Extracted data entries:
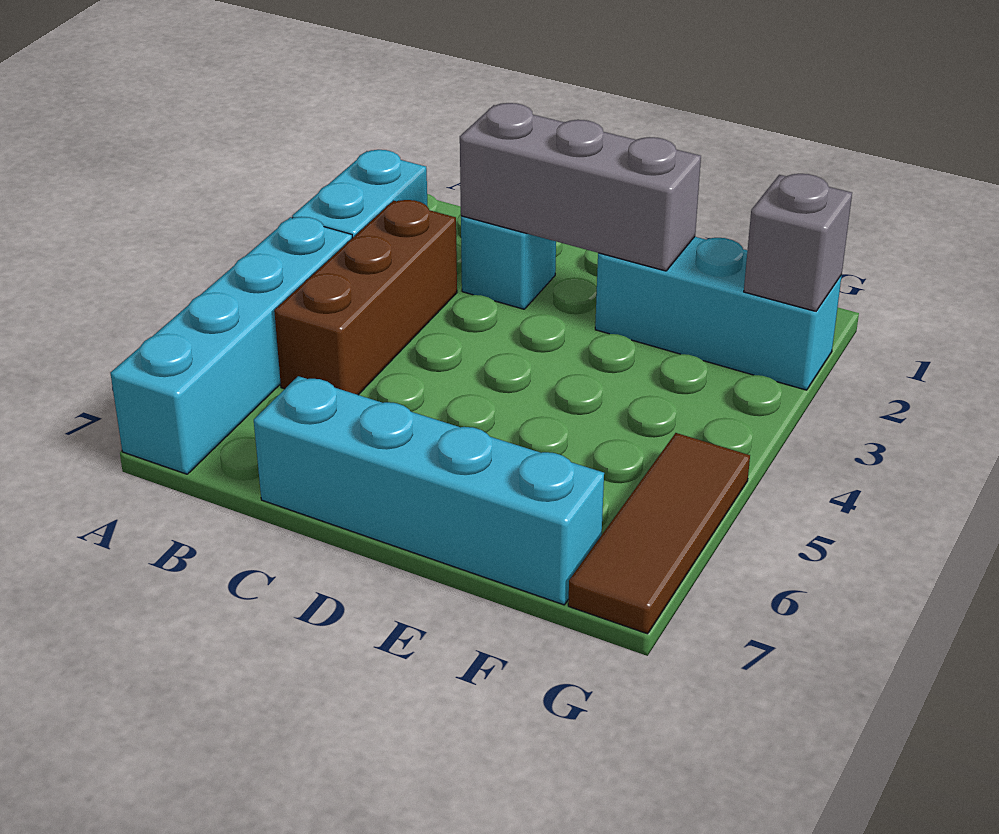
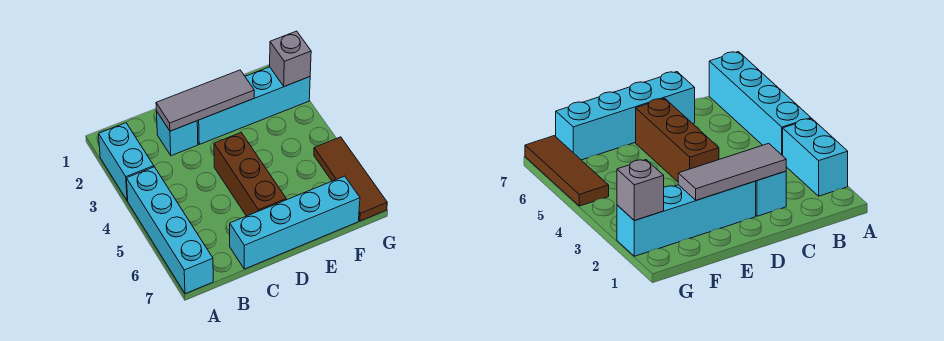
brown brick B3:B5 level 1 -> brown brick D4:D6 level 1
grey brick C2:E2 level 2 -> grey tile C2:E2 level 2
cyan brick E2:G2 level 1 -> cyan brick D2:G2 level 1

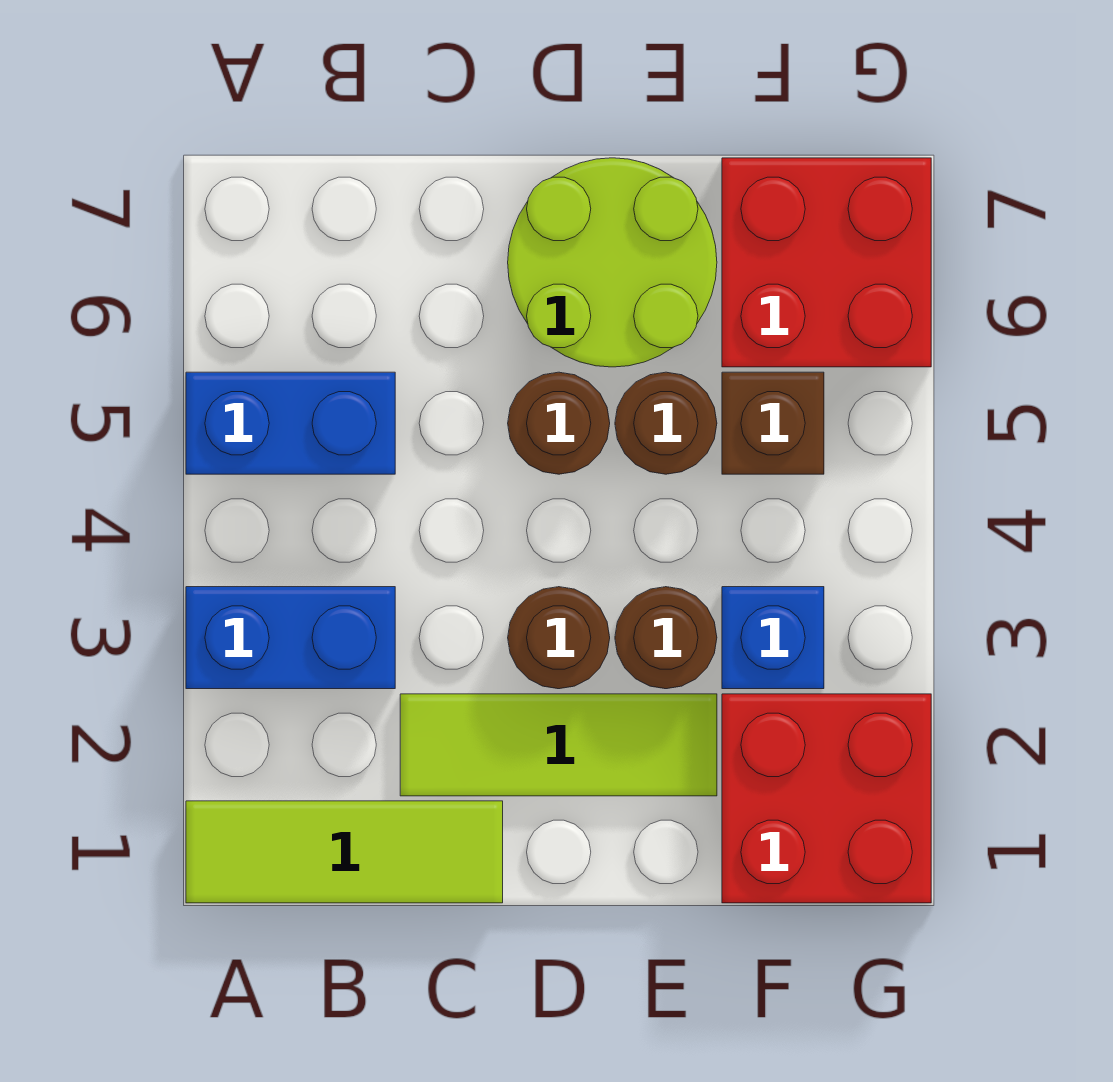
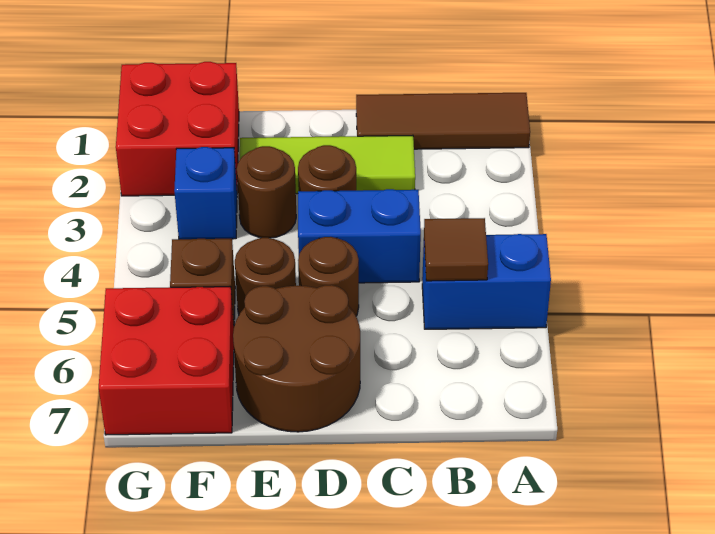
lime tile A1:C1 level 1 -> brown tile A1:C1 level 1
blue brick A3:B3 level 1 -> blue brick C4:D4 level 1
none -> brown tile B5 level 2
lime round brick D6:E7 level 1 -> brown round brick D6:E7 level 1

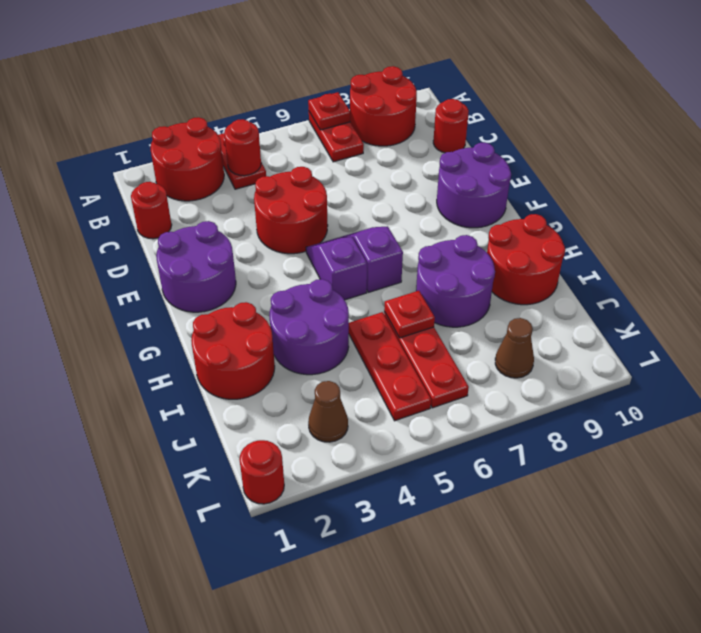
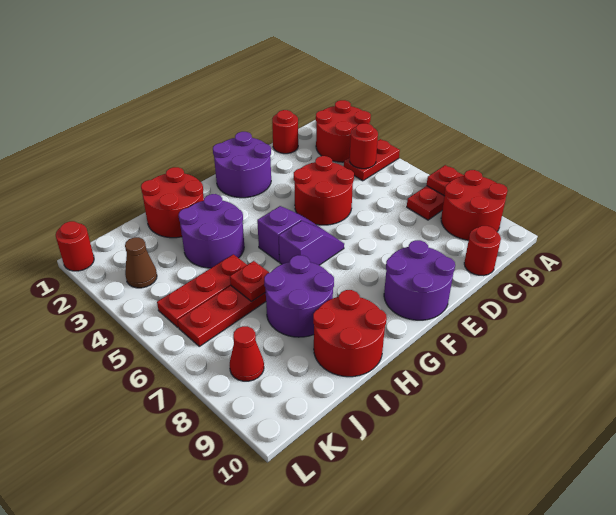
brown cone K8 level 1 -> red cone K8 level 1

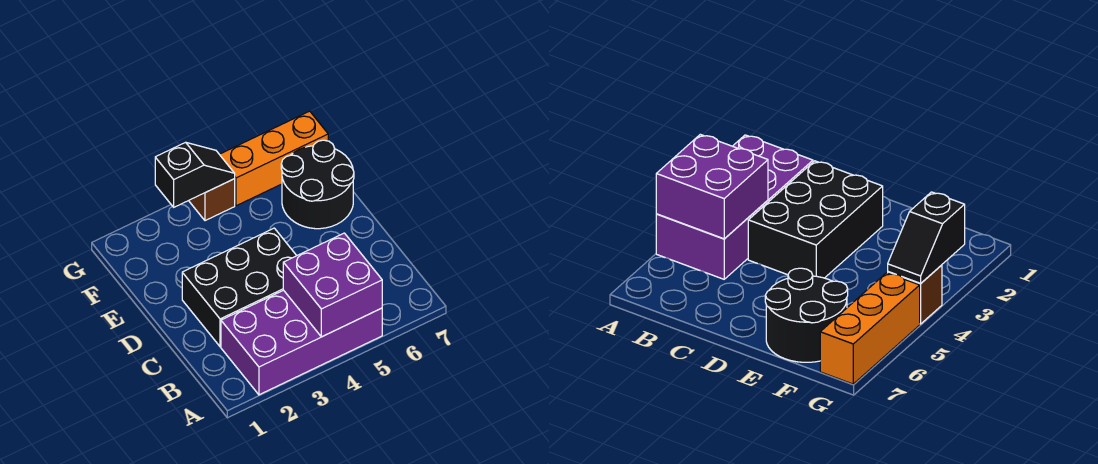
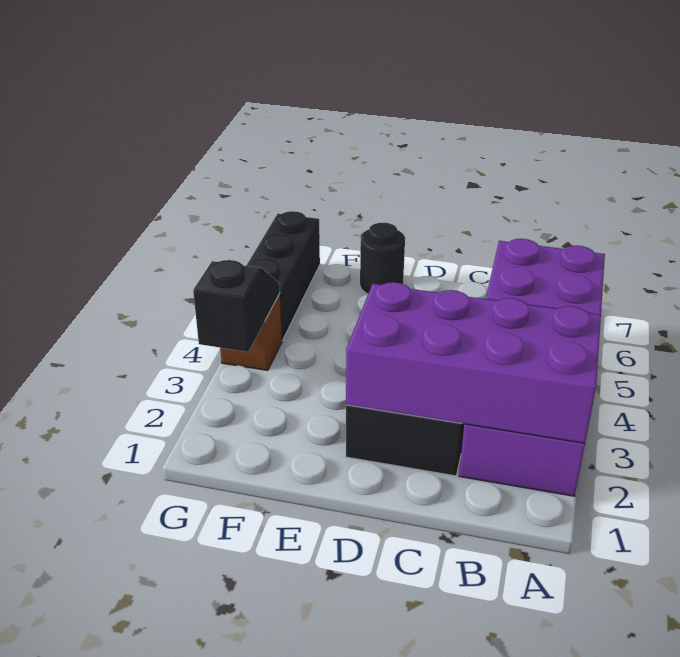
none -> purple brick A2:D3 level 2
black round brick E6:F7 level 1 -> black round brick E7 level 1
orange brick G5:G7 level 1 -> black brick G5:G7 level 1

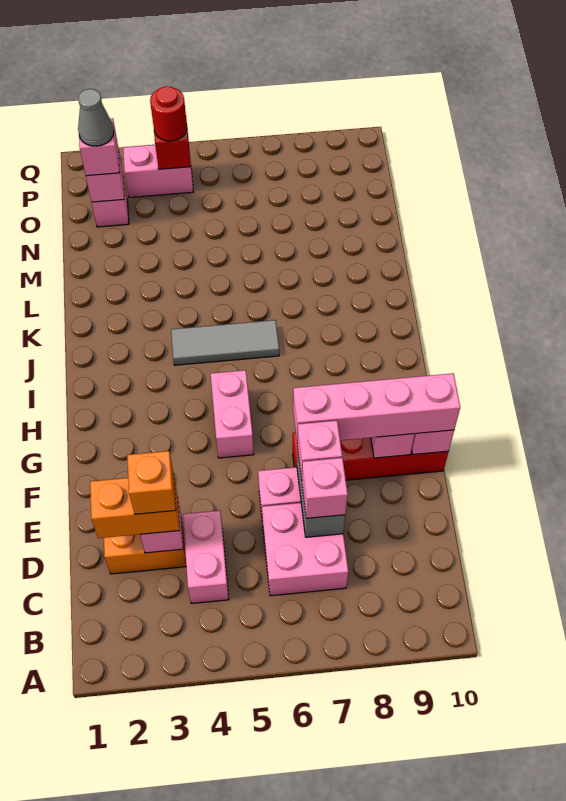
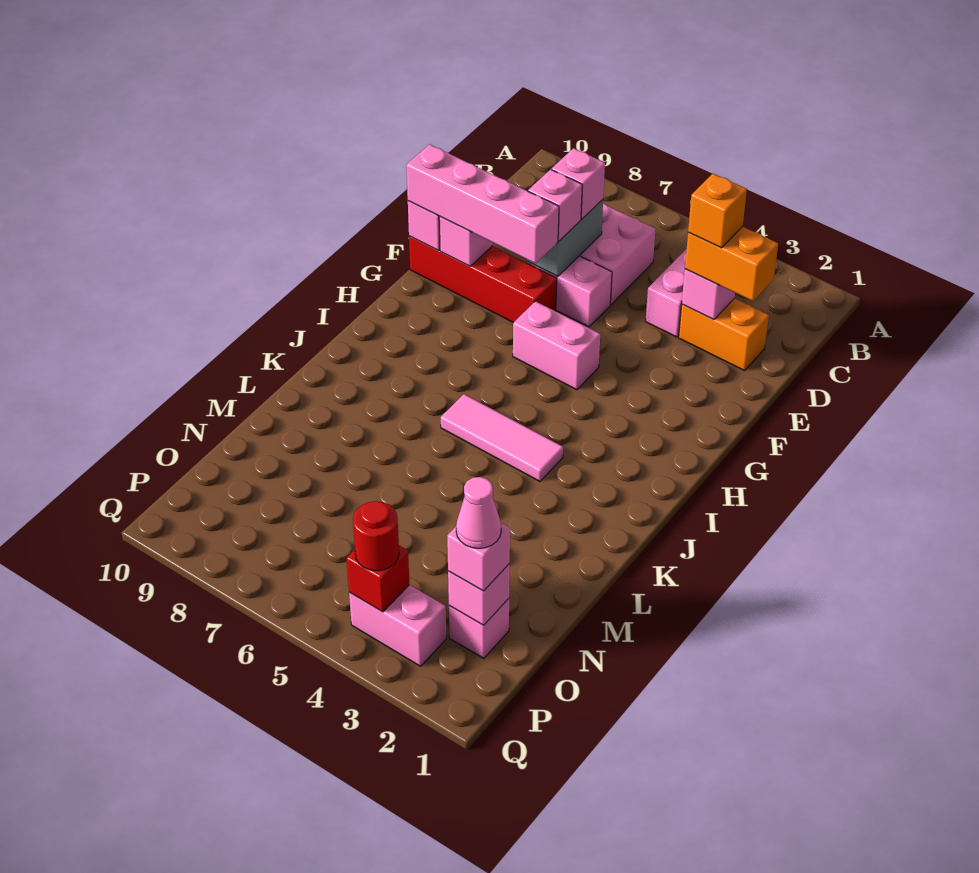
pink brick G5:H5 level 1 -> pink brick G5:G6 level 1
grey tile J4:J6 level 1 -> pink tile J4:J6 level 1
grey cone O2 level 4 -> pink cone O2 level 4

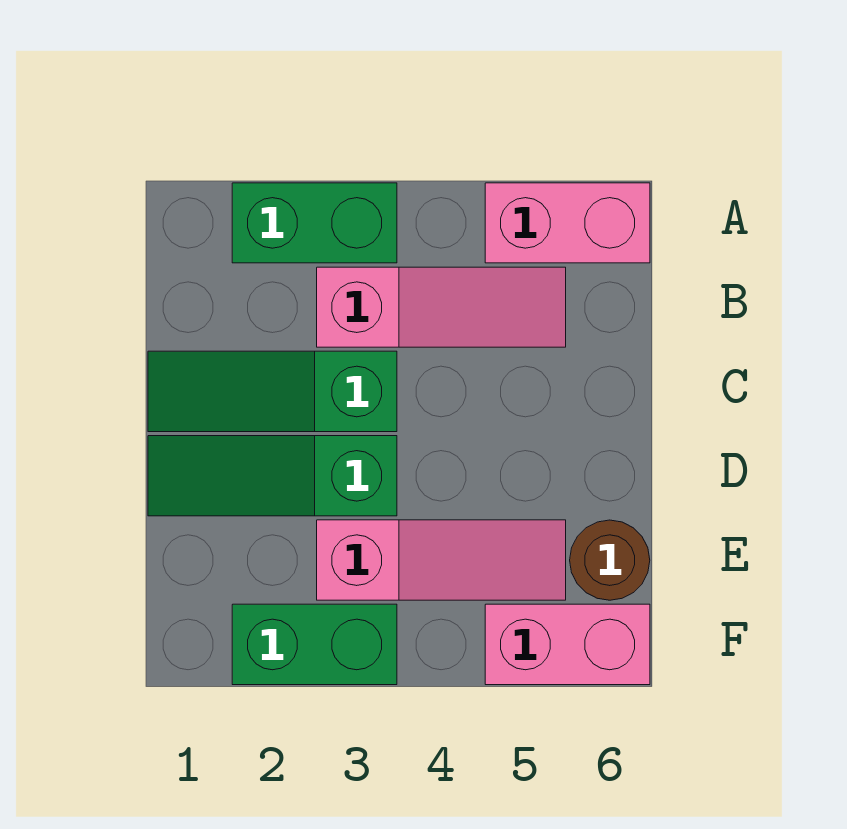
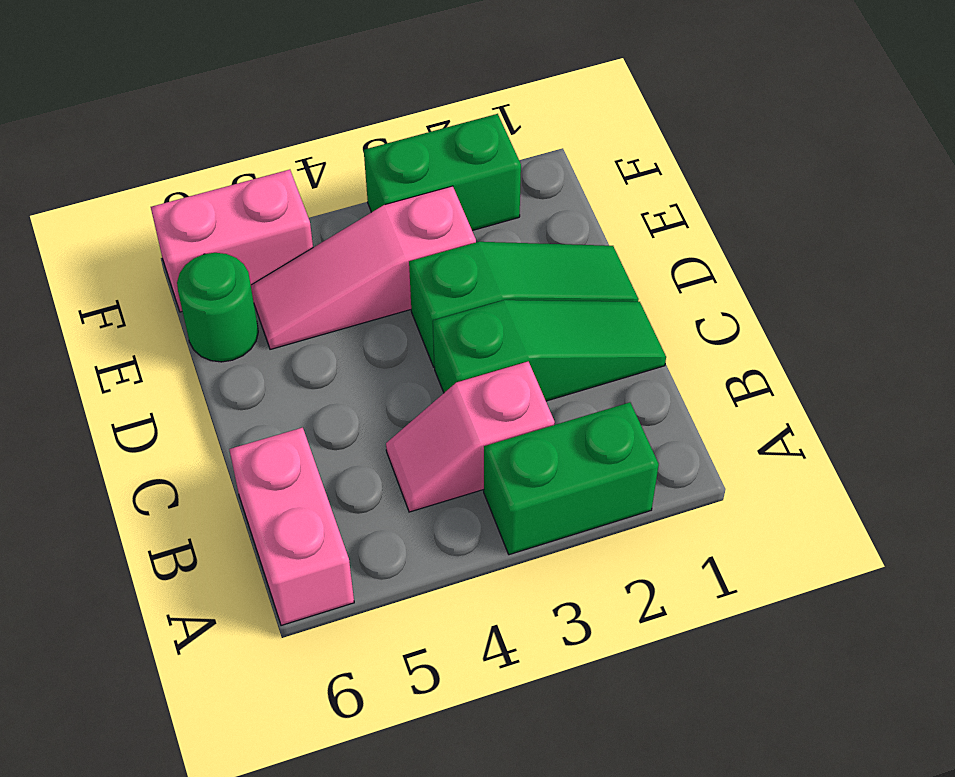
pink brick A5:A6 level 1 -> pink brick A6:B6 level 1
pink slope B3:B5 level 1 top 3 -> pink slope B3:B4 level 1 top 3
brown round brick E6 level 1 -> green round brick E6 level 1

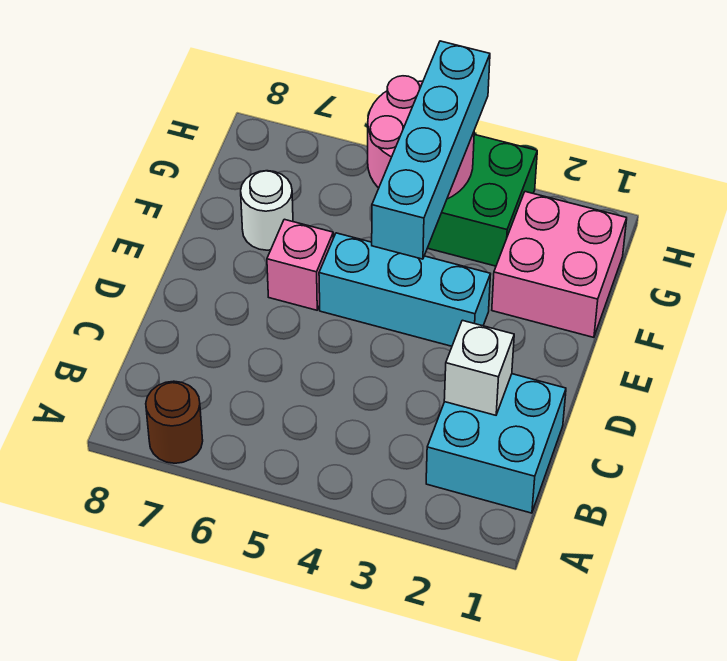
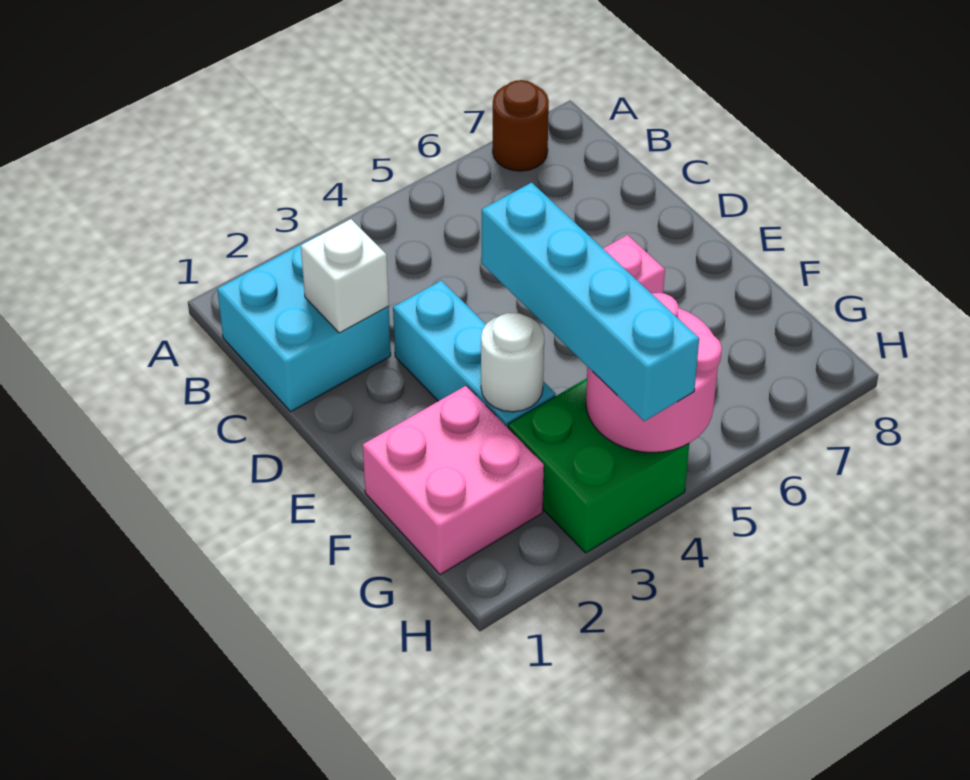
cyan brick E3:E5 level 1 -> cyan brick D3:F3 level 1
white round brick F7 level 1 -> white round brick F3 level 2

◆ WHAT THE TASK REQUIRES
Please work out how many lines in the data include "cyan"; write that number only.

◆ RESULT OF THIS EXERCISE
2